TASK PROMPT:
Reproduce all entries verbatim, with nothing added or dropped.

Excerpts from a dataset:
════════════════════
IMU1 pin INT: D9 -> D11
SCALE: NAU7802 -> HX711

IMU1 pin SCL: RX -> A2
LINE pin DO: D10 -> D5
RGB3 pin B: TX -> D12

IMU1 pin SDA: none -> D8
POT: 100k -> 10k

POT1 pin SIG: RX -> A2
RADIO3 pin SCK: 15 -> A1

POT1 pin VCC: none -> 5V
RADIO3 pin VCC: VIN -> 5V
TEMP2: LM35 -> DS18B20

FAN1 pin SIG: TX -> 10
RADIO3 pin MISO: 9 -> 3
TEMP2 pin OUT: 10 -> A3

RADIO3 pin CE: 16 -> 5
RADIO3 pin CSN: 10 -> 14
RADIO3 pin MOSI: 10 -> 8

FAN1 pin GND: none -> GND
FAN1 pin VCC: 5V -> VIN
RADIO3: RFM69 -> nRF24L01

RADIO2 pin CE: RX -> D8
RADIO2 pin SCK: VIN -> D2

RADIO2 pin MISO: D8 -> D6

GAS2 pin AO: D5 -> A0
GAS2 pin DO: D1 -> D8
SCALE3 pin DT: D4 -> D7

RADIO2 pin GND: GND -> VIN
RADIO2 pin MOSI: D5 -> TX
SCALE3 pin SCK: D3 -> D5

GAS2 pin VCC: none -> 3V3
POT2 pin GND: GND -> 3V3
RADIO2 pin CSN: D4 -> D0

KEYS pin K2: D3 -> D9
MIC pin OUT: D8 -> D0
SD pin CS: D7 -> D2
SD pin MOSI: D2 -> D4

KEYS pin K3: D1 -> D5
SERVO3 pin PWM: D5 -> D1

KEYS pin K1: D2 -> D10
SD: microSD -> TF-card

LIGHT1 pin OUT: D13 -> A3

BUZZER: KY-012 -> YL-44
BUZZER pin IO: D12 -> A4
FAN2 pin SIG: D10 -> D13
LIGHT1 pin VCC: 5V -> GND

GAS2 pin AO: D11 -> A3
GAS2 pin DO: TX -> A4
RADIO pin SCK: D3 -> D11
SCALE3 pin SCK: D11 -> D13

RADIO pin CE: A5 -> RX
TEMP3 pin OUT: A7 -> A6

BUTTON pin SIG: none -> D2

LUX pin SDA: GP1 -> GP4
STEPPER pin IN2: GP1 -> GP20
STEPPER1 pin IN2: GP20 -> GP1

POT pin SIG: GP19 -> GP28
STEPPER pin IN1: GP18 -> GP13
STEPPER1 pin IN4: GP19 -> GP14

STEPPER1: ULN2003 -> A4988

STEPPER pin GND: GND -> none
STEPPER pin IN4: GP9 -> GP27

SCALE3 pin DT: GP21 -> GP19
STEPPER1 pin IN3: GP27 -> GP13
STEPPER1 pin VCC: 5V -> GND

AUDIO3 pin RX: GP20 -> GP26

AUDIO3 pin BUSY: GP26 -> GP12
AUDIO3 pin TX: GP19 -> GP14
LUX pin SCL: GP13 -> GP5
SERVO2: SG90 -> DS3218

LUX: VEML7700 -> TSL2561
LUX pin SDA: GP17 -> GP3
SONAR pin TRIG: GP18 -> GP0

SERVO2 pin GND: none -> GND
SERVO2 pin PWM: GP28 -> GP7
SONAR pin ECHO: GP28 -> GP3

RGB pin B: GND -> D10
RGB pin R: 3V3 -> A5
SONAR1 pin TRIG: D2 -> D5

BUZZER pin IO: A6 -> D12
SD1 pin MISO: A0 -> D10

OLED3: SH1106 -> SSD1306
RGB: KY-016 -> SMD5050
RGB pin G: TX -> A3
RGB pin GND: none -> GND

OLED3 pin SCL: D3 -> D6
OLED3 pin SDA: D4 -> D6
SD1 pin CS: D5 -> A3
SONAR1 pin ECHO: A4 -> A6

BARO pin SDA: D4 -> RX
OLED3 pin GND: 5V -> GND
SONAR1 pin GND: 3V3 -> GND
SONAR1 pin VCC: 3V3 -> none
════════════════════
SOLUTION BELOW:
IMU1 pin INT: D9 -> D11
SCALE: NAU7802 -> HX711

IMU1 pin SCL: RX -> A2
LINE pin DO: D10 -> D5
RGB3 pin B: TX -> D12

IMU1 pin SDA: none -> D8
POT: 100k -> 10k

POT1 pin SIG: RX -> A2
RADIO3 pin SCK: 15 -> A1

POT1 pin VCC: none -> 5V
RADIO3 pin VCC: VIN -> 5V
TEMP2: LM35 -> DS18B20

FAN1 pin SIG: TX -> 10
RADIO3 pin MISO: 9 -> 3
TEMP2 pin OUT: 10 -> A3

RADIO3 pin CE: 16 -> 5
RADIO3 pin CSN: 10 -> 14
RADIO3 pin MOSI: 10 -> 8

FAN1 pin GND: none -> GND
FAN1 pin VCC: 5V -> VIN
RADIO3: RFM69 -> nRF24L01

RADIO2 pin CE: RX -> D8
RADIO2 pin SCK: VIN -> D2

RADIO2 pin MISO: D8 -> D6

GAS2 pin AO: D5 -> A0
GAS2 pin DO: D1 -> D8
SCALE3 pin DT: D4 -> D7

RADIO2 pin GND: GND -> VIN
RADIO2 pin MOSI: D5 -> TX
SCALE3 pin SCK: D3 -> D5

GAS2 pin VCC: none -> 3V3
POT2 pin GND: GND -> 3V3
RADIO2 pin CSN: D4 -> D0

KEYS pin K2: D3 -> D9
MIC pin OUT: D8 -> D0
SD pin CS: D7 -> D2
SD pin MOSI: D2 -> D4

KEYS pin K3: D1 -> D5
SERVO3 pin PWM: D5 -> D1

KEYS pin K1: D2 -> D10
SD: microSD -> TF-card

LIGHT1 pin OUT: D13 -> A3

BUZZER: KY-012 -> YL-44
BUZZER pin IO: D12 -> A4
FAN2 pin SIG: D10 -> D13
LIGHT1 pin VCC: 5V -> GND

GAS2 pin AO: D11 -> A3
GAS2 pin DO: TX -> A4
RADIO pin SCK: D3 -> D11
SCALE3 pin SCK: D11 -> D13

RADIO pin CE: A5 -> RX
TEMP3 pin OUT: A7 -> A6

BUTTON pin SIG: none -> D2

LUX pin SDA: GP1 -> GP4
STEPPER pin IN2: GP1 -> GP20
STEPPER1 pin IN2: GP20 -> GP1

POT pin SIG: GP19 -> GP28
STEPPER pin IN1: GP18 -> GP13
STEPPER1 pin IN4: GP19 -> GP14

STEPPER1: ULN2003 -> A4988

STEPPER pin GND: GND -> none
STEPPER pin IN4: GP9 -> GP27

SCALE3 pin DT: GP21 -> GP19
STEPPER1 pin IN3: GP27 -> GP13
STEPPER1 pin VCC: 5V -> GND

AUDIO3 pin RX: GP20 -> GP26

AUDIO3 pin BUSY: GP26 -> GP12
AUDIO3 pin TX: GP19 -> GP14
LUX pin SCL: GP13 -> GP5
SERVO2: SG90 -> DS3218

LUX: VEML7700 -> TSL2561
LUX pin SDA: GP17 -> GP3
SONAR pin TRIG: GP18 -> GP0

SERVO2 pin GND: none -> GND
SERVO2 pin PWM: GP28 -> GP7
SONAR pin ECHO: GP28 -> GP3

RGB pin B: GND -> D10
RGB pin R: 3V3 -> A5
SONAR1 pin TRIG: D2 -> D5

BUZZER pin IO: A6 -> D12
SD1 pin MISO: A0 -> D10

OLED3: SH1106 -> SSD1306
RGB: KY-016 -> SMD5050
RGB pin G: TX -> A3
RGB pin GND: none -> GND

OLED3 pin SCL: D3 -> D6
OLED3 pin SDA: D4 -> D6
SD1 pin CS: D5 -> A3
SONAR1 pin ECHO: A4 -> A6

BARO pin SDA: D4 -> RX
OLED3 pin GND: 5V -> GND
SONAR1 pin GND: 3V3 -> GND
SONAR1 pin VCC: 3V3 -> none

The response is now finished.